● **DESCRIPTION OF THE TASK**:
From the data that follows, copy every line holding the string "orange".

-----

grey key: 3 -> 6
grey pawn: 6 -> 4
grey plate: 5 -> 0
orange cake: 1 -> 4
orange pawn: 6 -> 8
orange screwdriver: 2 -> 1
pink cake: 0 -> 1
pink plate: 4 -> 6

-----

● **ANSWER TO THE PROBLEM**:
orange cake: 1 -> 4
orange pawn: 6 -> 8
orange screwdriver: 2 -> 1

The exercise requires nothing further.